### Data listing
>>
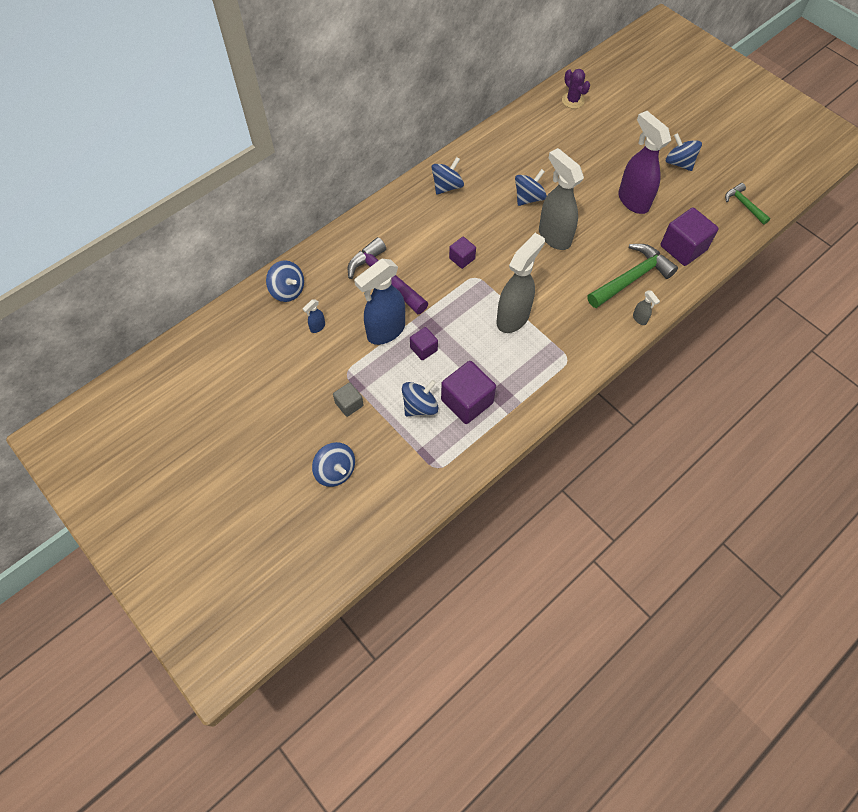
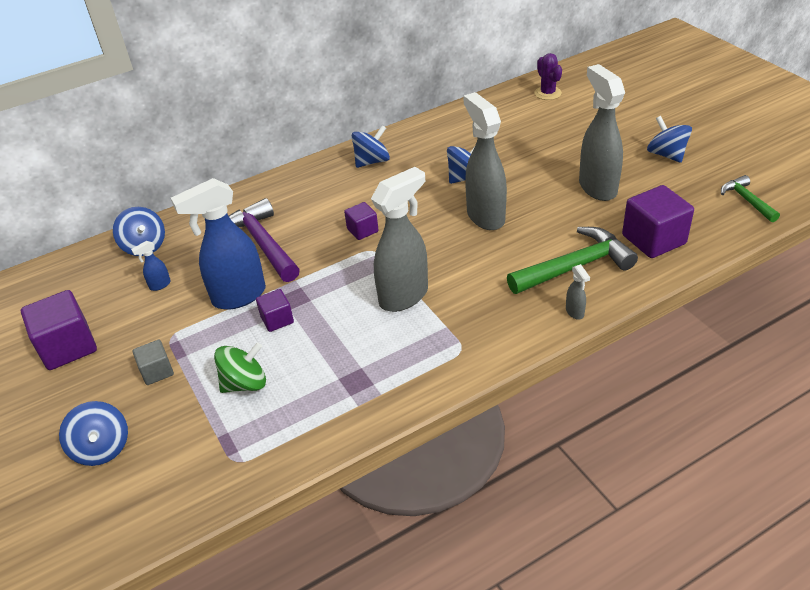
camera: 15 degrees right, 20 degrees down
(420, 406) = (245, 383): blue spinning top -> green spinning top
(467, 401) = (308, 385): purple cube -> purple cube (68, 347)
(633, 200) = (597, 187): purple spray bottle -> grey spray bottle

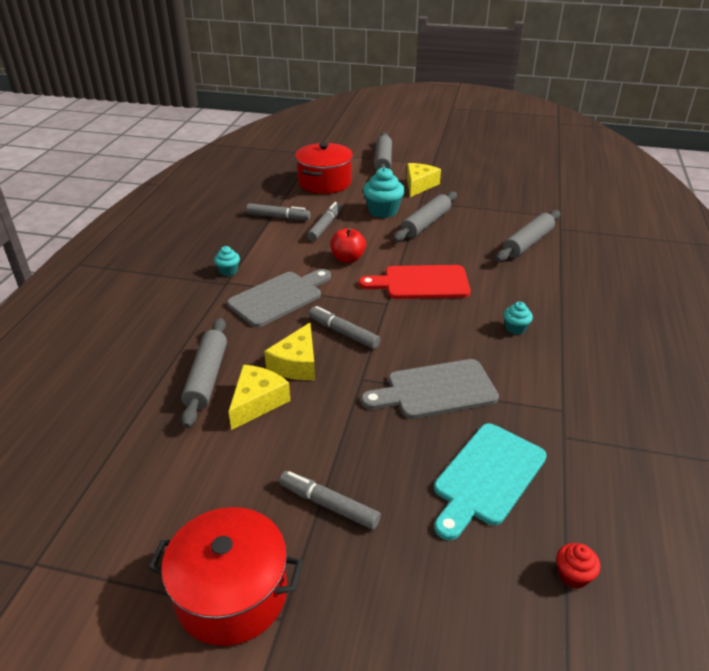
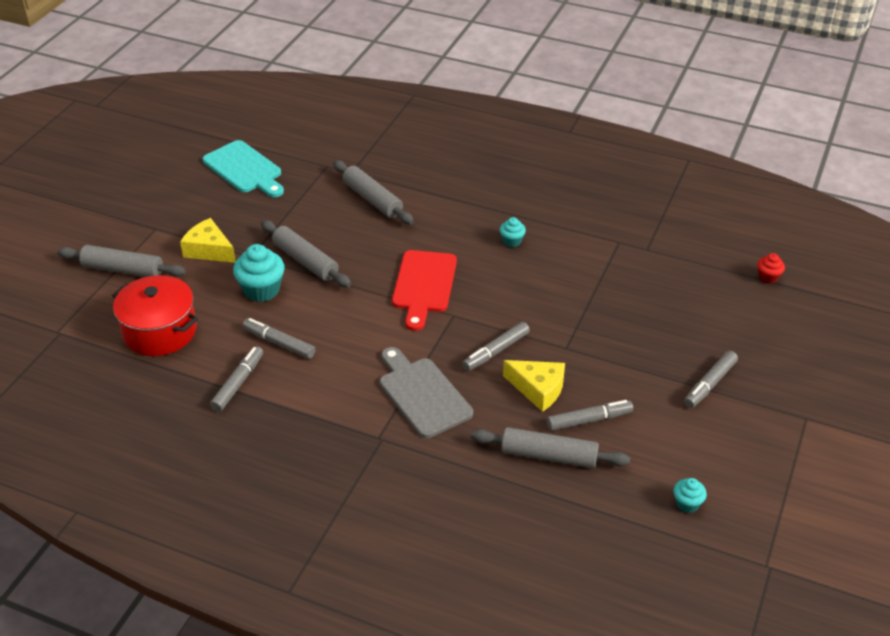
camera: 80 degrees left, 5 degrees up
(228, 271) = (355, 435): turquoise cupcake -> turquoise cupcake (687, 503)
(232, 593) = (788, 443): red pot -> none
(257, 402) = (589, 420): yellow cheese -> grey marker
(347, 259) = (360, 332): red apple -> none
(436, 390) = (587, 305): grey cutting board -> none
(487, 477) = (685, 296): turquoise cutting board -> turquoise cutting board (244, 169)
<<
>>
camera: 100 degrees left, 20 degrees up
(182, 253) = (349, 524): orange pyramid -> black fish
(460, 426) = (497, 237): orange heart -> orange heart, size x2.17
<<
### Task
Retype only the stretch of lines above starting at the one with "camera: 80 degrees left, 5 degrees up" and stopping at the one with "(487, 477) = (685, 296): turquoise", exactly as written, with both kept.

### Written answer
camera: 80 degrees left, 5 degrees up
(228, 271) = (355, 435): turquoise cupcake -> turquoise cupcake (687, 503)
(232, 593) = (788, 443): red pot -> none
(257, 402) = (589, 420): yellow cheese -> grey marker
(347, 259) = (360, 332): red apple -> none
(436, 390) = (587, 305): grey cutting board -> none
(487, 477) = (685, 296): turquoise cutting board -> turquoise cutting board (244, 169)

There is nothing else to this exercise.